(GOAL):
Pick out and copy every line of the data below that contains the string "kern". Case counts.

● ● ● ●

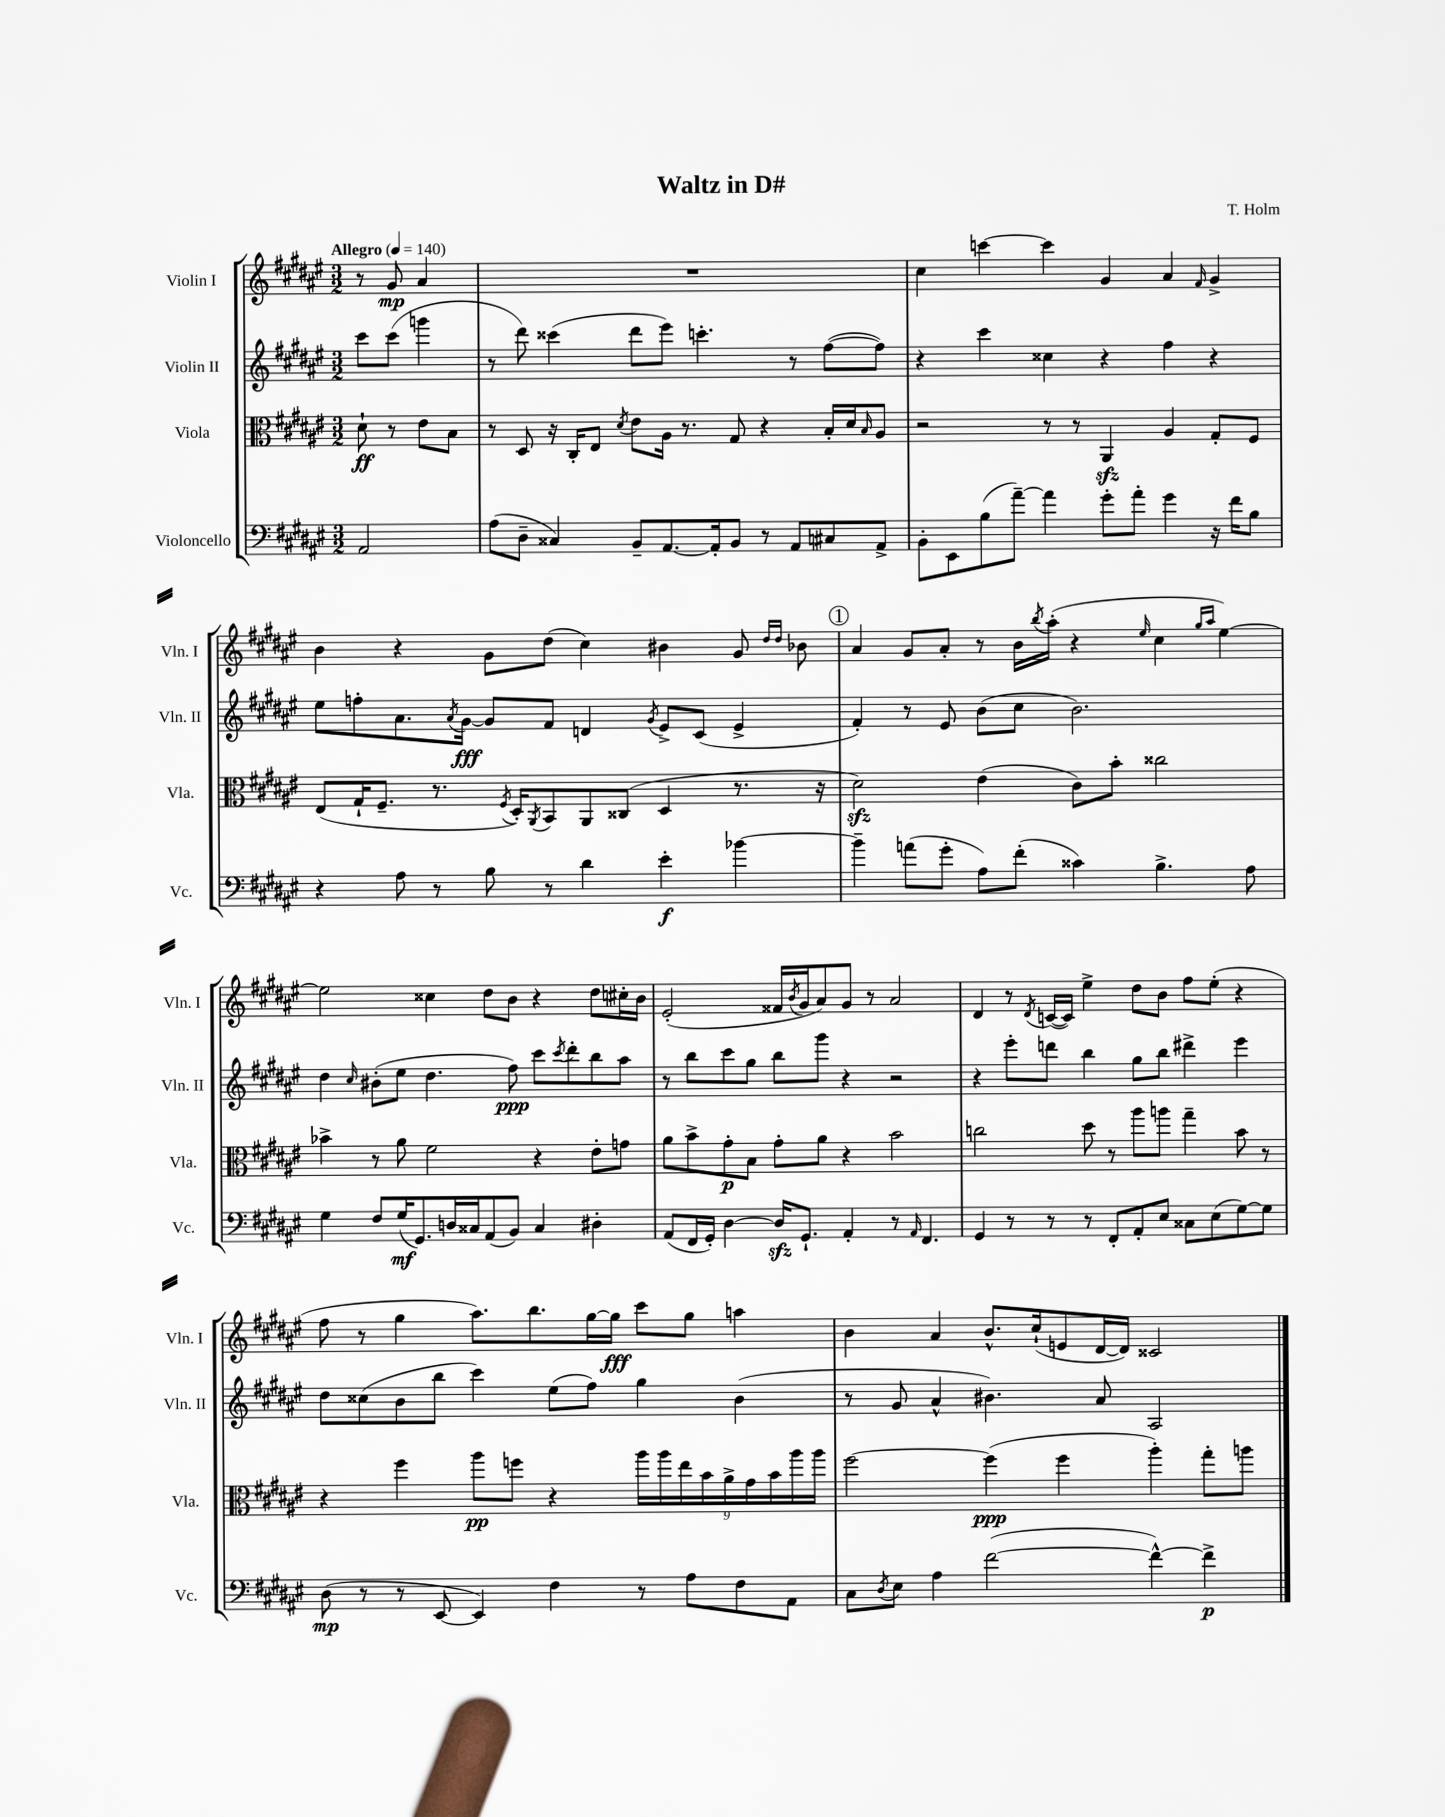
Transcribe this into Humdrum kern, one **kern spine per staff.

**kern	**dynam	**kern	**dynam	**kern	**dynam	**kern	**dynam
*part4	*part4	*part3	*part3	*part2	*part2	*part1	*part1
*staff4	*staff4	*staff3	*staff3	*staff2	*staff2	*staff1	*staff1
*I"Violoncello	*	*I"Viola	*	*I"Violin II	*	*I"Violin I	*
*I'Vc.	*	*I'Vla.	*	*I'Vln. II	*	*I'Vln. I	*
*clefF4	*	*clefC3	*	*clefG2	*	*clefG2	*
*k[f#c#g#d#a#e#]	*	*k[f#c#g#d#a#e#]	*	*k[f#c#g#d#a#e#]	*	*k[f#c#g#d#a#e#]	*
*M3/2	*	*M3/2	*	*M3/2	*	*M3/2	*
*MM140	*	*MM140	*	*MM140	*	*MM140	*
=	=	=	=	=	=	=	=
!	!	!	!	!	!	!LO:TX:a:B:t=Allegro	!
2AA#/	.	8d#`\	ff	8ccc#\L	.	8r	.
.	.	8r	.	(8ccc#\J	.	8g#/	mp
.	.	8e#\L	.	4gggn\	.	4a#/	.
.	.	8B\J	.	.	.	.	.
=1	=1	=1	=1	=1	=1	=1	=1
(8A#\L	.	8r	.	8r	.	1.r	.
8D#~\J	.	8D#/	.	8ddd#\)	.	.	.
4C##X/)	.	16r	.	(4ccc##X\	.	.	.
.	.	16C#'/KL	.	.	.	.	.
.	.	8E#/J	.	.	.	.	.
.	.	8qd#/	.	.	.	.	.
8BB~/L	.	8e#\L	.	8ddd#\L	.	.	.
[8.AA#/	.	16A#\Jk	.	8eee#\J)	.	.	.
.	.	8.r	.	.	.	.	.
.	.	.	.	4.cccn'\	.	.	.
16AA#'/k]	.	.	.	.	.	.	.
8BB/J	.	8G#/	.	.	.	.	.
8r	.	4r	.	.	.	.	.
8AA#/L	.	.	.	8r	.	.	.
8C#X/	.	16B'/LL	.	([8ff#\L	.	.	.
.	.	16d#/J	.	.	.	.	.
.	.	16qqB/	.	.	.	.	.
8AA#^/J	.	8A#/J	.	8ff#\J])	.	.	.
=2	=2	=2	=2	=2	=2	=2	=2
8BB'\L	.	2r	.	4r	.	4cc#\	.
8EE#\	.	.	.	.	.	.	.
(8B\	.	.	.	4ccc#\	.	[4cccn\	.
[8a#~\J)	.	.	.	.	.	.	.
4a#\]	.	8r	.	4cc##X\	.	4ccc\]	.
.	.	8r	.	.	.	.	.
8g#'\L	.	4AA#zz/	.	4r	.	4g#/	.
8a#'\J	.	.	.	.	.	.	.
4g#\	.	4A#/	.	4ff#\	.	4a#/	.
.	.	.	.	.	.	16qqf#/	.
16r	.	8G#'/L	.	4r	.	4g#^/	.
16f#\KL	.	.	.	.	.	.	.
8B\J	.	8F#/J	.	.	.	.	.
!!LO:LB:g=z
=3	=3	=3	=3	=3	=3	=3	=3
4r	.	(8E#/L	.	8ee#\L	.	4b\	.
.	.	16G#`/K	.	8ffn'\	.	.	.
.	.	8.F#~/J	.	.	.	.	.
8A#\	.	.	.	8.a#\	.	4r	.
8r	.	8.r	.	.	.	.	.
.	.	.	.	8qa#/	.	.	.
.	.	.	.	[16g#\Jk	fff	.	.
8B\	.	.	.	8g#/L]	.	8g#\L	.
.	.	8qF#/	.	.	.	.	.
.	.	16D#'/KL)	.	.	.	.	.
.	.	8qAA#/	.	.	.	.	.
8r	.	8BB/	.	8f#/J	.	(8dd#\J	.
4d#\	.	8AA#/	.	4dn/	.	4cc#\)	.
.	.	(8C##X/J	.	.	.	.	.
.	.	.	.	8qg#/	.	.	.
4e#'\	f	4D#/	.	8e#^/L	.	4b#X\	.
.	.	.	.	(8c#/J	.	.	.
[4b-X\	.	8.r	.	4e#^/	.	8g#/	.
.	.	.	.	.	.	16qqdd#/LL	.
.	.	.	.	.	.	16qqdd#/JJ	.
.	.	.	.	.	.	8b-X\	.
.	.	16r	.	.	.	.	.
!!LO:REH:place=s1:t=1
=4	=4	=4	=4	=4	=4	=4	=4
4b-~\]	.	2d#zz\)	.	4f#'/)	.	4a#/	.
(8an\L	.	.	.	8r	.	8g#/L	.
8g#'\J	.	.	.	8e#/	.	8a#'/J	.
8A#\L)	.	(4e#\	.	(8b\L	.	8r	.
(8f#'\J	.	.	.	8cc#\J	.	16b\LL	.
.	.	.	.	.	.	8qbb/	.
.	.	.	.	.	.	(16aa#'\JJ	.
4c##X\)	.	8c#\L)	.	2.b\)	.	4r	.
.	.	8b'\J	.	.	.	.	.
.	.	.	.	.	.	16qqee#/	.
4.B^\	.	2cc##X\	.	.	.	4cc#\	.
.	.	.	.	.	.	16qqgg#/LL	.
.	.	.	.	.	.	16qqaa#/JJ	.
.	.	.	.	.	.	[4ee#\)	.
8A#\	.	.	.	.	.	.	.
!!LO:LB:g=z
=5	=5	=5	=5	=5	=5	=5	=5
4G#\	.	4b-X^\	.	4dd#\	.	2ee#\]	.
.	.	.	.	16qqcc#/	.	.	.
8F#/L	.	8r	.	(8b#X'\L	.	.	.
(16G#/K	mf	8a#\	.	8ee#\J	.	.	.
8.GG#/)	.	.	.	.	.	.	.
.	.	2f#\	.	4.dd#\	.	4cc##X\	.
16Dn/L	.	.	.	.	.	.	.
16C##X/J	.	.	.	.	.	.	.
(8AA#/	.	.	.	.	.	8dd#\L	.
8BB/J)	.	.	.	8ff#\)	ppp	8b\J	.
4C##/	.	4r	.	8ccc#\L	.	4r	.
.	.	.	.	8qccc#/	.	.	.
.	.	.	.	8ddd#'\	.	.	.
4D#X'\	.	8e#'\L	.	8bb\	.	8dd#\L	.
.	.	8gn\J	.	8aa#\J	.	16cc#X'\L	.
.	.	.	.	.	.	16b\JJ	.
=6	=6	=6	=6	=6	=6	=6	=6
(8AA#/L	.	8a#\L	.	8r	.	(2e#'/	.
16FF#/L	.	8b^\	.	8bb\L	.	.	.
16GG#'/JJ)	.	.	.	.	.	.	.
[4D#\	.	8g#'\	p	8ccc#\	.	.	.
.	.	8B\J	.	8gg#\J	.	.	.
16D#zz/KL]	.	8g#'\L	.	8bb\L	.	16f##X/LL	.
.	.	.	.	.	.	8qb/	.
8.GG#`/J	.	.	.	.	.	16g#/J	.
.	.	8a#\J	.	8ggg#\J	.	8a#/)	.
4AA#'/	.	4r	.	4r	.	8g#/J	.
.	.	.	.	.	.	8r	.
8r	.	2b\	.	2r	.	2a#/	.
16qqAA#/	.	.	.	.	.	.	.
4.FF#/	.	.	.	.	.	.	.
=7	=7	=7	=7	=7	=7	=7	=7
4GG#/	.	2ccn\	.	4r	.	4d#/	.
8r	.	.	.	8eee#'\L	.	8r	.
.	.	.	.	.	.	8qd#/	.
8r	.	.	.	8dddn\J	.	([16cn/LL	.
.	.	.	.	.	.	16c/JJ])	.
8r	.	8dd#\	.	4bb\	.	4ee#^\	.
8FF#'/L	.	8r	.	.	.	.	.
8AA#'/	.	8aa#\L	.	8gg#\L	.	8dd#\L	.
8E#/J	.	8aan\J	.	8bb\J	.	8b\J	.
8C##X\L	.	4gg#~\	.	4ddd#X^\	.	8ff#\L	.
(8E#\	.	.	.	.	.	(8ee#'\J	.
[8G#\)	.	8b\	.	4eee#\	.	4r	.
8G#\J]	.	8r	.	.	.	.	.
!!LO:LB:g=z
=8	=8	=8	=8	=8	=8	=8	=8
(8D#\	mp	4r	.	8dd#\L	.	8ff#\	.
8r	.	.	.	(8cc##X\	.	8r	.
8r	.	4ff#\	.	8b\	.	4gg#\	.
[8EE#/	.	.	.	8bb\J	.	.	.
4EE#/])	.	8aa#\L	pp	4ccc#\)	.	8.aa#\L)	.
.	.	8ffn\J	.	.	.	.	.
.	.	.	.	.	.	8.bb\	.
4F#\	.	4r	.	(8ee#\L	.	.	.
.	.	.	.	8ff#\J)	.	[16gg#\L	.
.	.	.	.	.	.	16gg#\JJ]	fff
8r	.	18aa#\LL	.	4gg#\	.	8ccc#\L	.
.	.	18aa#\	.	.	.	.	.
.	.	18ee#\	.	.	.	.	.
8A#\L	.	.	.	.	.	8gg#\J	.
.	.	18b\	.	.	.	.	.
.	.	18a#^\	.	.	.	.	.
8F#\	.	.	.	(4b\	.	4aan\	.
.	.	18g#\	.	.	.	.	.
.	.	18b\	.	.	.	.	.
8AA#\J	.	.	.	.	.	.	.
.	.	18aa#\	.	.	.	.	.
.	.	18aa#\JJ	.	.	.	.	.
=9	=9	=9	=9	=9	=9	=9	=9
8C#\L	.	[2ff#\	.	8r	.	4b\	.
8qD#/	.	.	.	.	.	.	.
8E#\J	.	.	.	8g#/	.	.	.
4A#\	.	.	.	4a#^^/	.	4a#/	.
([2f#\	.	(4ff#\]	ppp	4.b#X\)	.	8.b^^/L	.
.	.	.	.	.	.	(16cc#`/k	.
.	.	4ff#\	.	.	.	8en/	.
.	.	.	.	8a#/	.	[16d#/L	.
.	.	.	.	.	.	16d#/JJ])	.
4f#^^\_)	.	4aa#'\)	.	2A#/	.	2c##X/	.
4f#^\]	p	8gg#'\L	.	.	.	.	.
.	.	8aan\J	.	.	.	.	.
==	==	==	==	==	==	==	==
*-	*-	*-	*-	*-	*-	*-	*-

● ● ● ●

(EXERCISE SOLUTION):
Transcribe this into Humdrum kern, one **kern spine per staff.
**kern	**dynam	**kern	**dynam	**kern	**dynam	**kern	**dynam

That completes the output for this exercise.